**Task to complete:** Only some lines are wanted: please transcribe exactly those from the one containing "The camera went 20" through the end of the data, pictures excluded.

Records from a collection
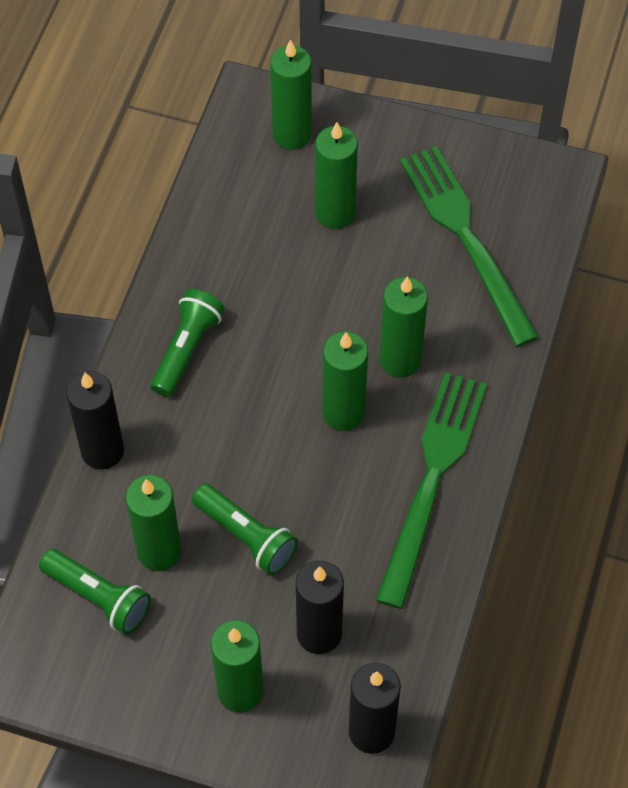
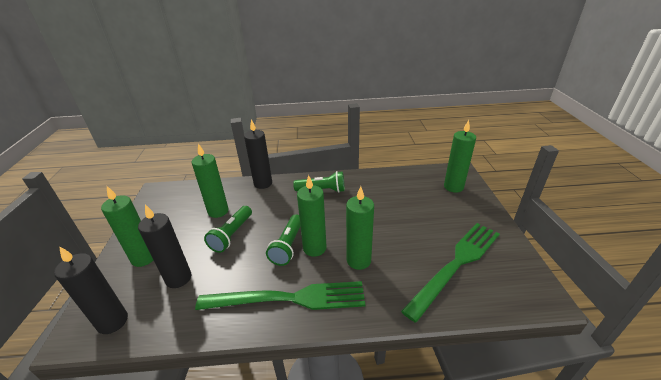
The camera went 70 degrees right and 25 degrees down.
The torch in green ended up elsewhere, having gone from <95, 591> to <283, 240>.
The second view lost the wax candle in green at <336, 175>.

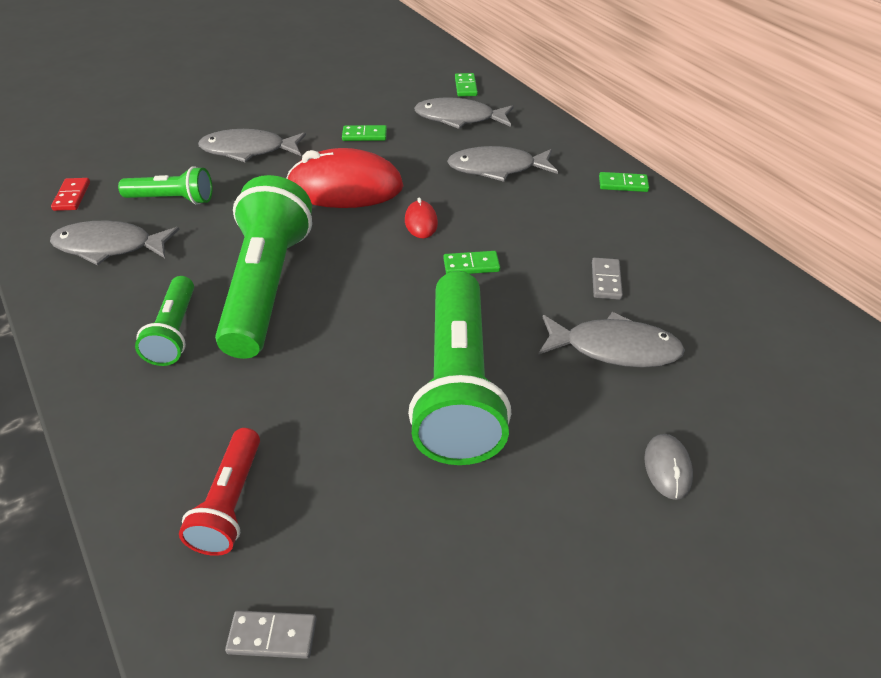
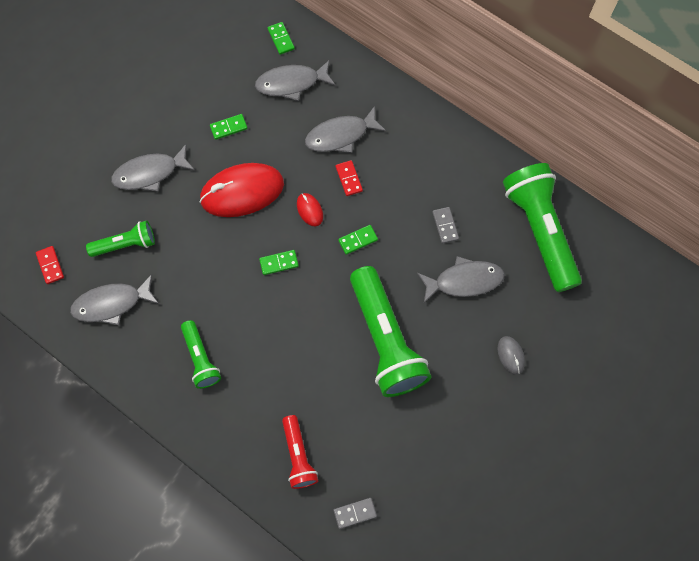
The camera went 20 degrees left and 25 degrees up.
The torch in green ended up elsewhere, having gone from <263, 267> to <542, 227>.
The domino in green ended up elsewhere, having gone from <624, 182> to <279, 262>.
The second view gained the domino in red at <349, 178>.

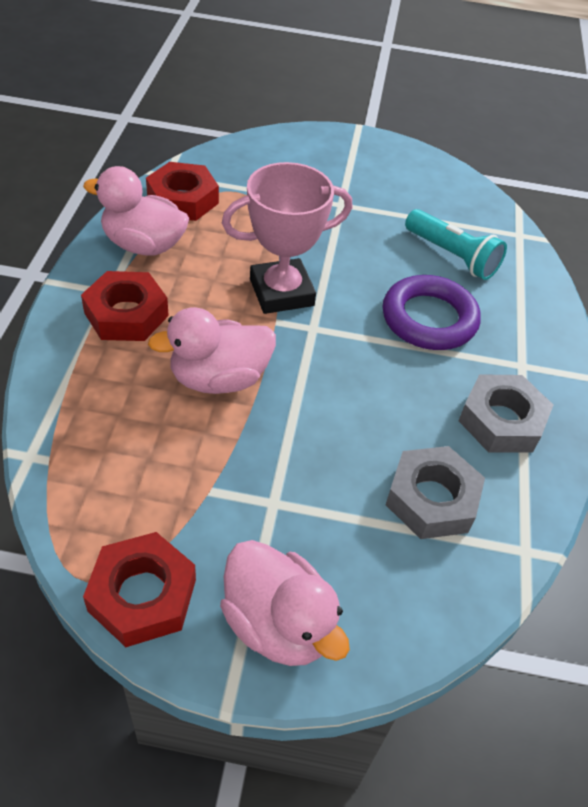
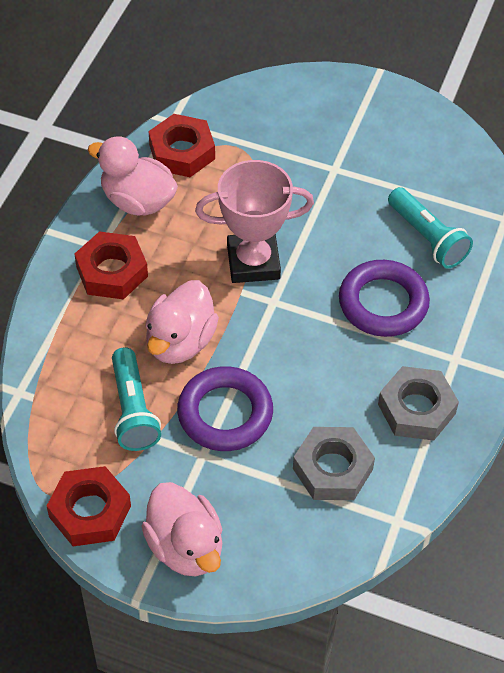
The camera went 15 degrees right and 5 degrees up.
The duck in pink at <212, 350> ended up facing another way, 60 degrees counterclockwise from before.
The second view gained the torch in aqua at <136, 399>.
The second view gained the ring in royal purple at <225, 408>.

**Answer:**
The camera went 20 degrees left and 25 degrees up.
The torch in green ended up elsewhere, having gone from <263, 267> to <542, 227>.
The domino in green ended up elsewhere, having gone from <624, 182> to <279, 262>.
The second view gained the domino in red at <349, 178>.

The camera went 15 degrees right and 5 degrees up.
The duck in pink at <212, 350> ended up facing another way, 60 degrees counterclockwise from before.
The second view gained the torch in aqua at <136, 399>.
The second view gained the ring in royal purple at <225, 408>.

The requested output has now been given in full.